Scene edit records
·····
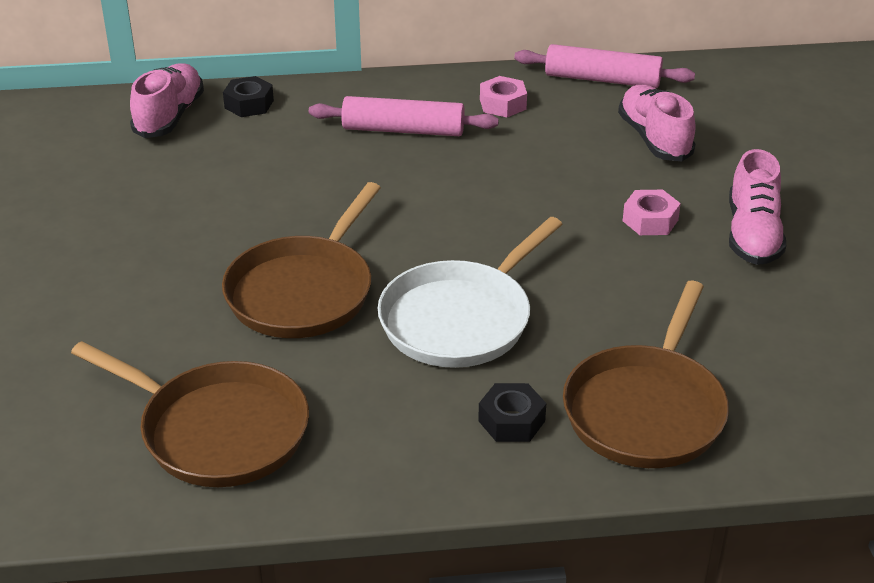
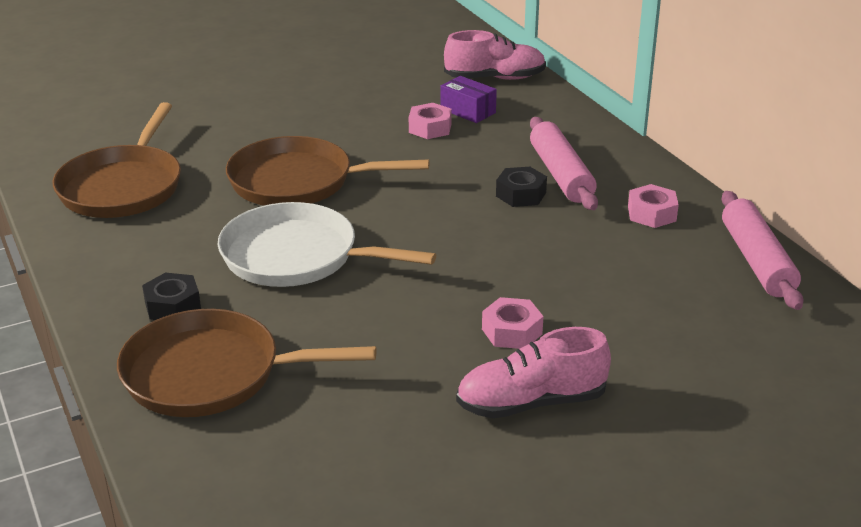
camera: 70 degrees right, 5 degrees down
(230, 150) = (468, 111): none -> purple box
(249, 104) = (540, 102): black nut -> black nut (521, 194)
(249, 181) = (430, 128): none -> pink nut
(654, 139) = (668, 311): pink shoe -> none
·····
Take the line holding "(249, 104) = (540, 102): black" and the lines after it through the end of the entries. Retype them exactly and add nothing.

== SOLUTION BELOW ==
(249, 104) = (540, 102): black nut -> black nut (521, 194)
(249, 181) = (430, 128): none -> pink nut
(654, 139) = (668, 311): pink shoe -> none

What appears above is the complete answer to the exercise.